** The input follows **

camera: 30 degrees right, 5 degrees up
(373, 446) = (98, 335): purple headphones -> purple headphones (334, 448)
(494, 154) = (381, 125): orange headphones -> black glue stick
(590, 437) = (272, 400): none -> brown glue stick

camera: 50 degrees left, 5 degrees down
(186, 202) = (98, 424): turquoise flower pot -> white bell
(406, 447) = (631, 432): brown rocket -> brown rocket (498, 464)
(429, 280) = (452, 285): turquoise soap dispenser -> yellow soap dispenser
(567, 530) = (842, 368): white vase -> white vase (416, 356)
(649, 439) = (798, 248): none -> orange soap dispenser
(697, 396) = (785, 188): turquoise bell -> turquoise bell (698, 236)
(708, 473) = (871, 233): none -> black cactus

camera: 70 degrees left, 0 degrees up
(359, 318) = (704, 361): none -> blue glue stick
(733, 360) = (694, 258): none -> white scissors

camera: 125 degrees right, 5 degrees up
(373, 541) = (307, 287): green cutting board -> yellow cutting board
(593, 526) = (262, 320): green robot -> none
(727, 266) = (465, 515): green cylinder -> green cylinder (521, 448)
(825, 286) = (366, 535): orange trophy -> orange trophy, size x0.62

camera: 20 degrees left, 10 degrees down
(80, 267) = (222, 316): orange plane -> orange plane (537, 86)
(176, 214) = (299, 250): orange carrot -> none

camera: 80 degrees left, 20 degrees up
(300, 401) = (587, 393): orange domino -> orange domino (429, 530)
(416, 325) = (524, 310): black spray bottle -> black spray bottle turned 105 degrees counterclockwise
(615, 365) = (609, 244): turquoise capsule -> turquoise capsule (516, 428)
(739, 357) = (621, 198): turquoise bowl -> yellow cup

** End of The input **

Task details - Without omitting any record, transcribe the data exactly.

Response to this exercise -
camera: 30 degrees right, 5 degrees up
(373, 446) = (98, 335): purple headphones -> purple headphones (334, 448)
(494, 154) = (381, 125): orange headphones -> black glue stick
(590, 437) = (272, 400): none -> brown glue stick

camera: 50 degrees left, 5 degrees down
(186, 202) = (98, 424): turquoise flower pot -> white bell
(406, 447) = (631, 432): brown rocket -> brown rocket (498, 464)
(429, 280) = (452, 285): turquoise soap dispenser -> yellow soap dispenser
(567, 530) = (842, 368): white vase -> white vase (416, 356)
(649, 439) = (798, 248): none -> orange soap dispenser
(697, 396) = (785, 188): turquoise bell -> turquoise bell (698, 236)
(708, 473) = (871, 233): none -> black cactus

camera: 70 degrees left, 0 degrees up
(359, 318) = (704, 361): none -> blue glue stick
(733, 360) = (694, 258): none -> white scissors

camera: 125 degrees right, 5 degrees up
(373, 541) = (307, 287): green cutting board -> yellow cutting board
(593, 526) = (262, 320): green robot -> none
(727, 266) = (465, 515): green cylinder -> green cylinder (521, 448)
(825, 286) = (366, 535): orange trophy -> orange trophy, size x0.62

camera: 20 degrees left, 10 degrees down
(80, 267) = (222, 316): orange plane -> orange plane (537, 86)
(176, 214) = (299, 250): orange carrot -> none

camera: 80 degrees left, 20 degrees up
(300, 401) = (587, 393): orange domino -> orange domino (429, 530)
(416, 325) = (524, 310): black spray bottle -> black spray bottle turned 105 degrees counterclockwise
(615, 365) = (609, 244): turquoise capsule -> turquoise capsule (516, 428)
(739, 357) = (621, 198): turquoise bowl -> yellow cup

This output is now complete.